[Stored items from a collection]
--- START ---

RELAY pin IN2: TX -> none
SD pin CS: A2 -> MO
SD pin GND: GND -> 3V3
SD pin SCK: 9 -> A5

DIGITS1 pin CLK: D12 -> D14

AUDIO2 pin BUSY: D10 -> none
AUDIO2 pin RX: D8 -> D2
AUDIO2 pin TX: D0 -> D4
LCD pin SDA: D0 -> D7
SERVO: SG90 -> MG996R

--- END ---

Would you please transcribe all of the entries above exactly?

RELAY pin IN2: TX -> none
SD pin CS: A2 -> MO
SD pin GND: GND -> 3V3
SD pin SCK: 9 -> A5

DIGITS1 pin CLK: D12 -> D14

AUDIO2 pin BUSY: D10 -> none
AUDIO2 pin RX: D8 -> D2
AUDIO2 pin TX: D0 -> D4
LCD pin SDA: D0 -> D7
SERVO: SG90 -> MG996R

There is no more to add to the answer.